Image sets with object changes:
######

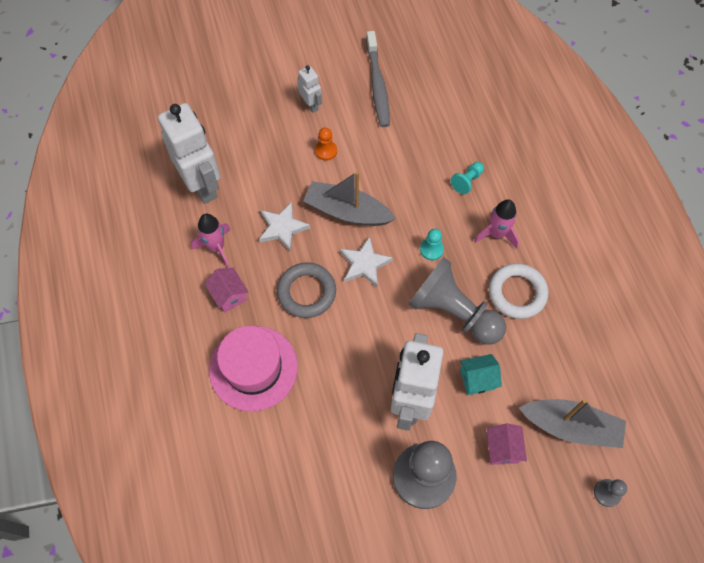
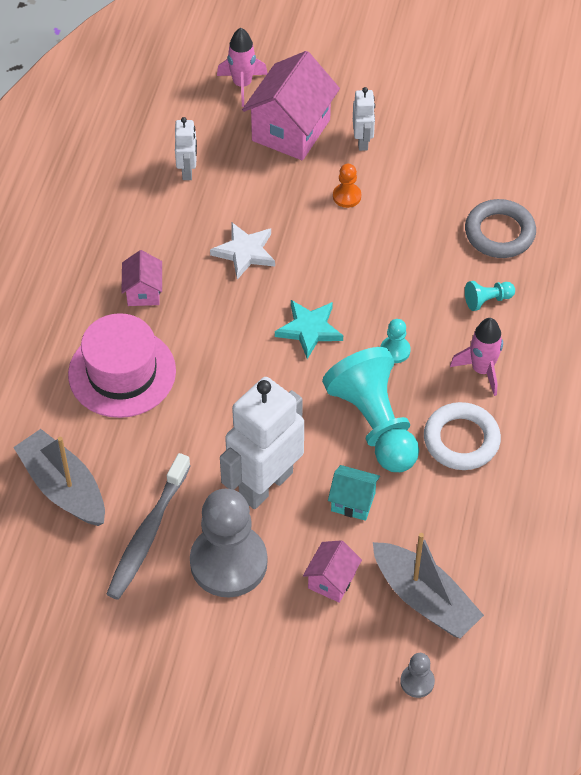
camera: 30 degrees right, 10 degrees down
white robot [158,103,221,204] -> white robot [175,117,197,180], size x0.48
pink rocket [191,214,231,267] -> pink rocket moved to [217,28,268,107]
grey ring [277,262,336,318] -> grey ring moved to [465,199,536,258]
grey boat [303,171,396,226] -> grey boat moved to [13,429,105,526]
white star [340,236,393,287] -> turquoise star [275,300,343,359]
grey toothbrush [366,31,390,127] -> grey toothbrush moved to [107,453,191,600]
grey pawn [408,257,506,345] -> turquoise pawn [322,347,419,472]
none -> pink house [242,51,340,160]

######

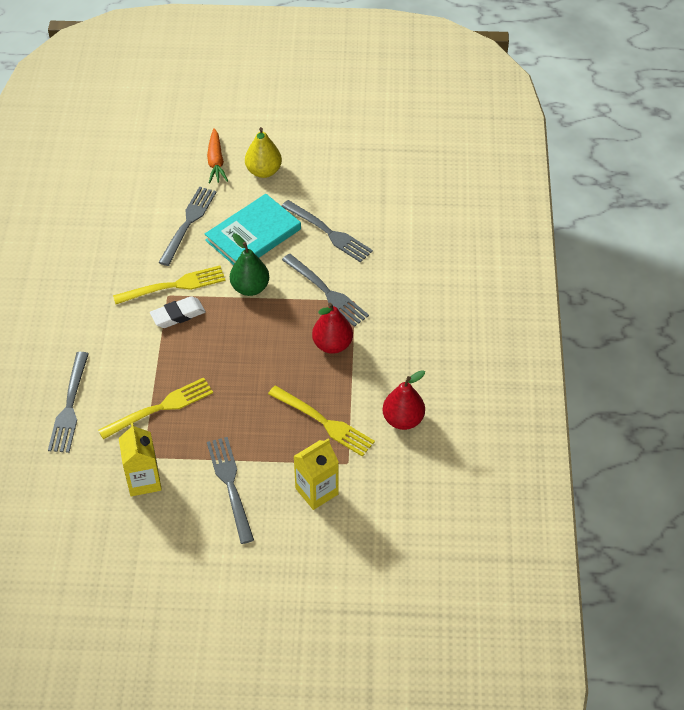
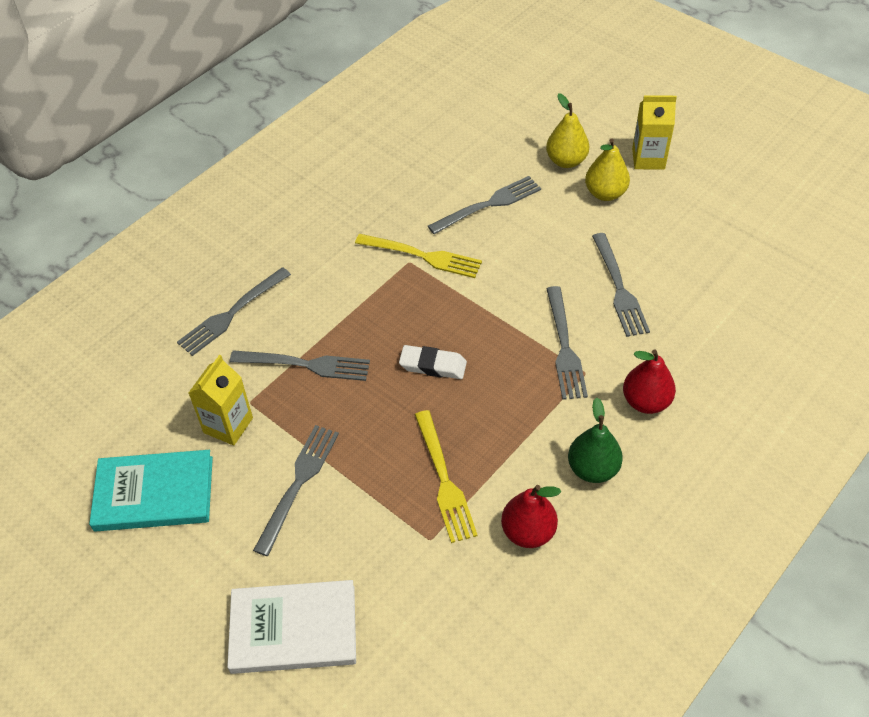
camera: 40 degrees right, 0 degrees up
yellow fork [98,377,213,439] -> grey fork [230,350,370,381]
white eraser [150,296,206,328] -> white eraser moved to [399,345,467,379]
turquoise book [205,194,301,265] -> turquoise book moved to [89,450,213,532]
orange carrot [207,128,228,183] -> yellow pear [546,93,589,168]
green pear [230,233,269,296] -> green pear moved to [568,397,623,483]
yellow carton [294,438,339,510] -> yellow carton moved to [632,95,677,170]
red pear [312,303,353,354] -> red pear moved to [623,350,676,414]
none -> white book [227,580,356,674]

######

> Instructions to follow
Above this instruction are the records; retype exactly the lines from the one containing "camera: 30 degrees right, 10 degrees down" up to and including the one containing "none -> pink house [242,51,340,160]".

> Reply to the exercise
camera: 30 degrees right, 10 degrees down
white robot [158,103,221,204] -> white robot [175,117,197,180], size x0.48
pink rocket [191,214,231,267] -> pink rocket moved to [217,28,268,107]
grey ring [277,262,336,318] -> grey ring moved to [465,199,536,258]
grey boat [303,171,396,226] -> grey boat moved to [13,429,105,526]
white star [340,236,393,287] -> turquoise star [275,300,343,359]
grey toothbrush [366,31,390,127] -> grey toothbrush moved to [107,453,191,600]
grey pawn [408,257,506,345] -> turquoise pawn [322,347,419,472]
none -> pink house [242,51,340,160]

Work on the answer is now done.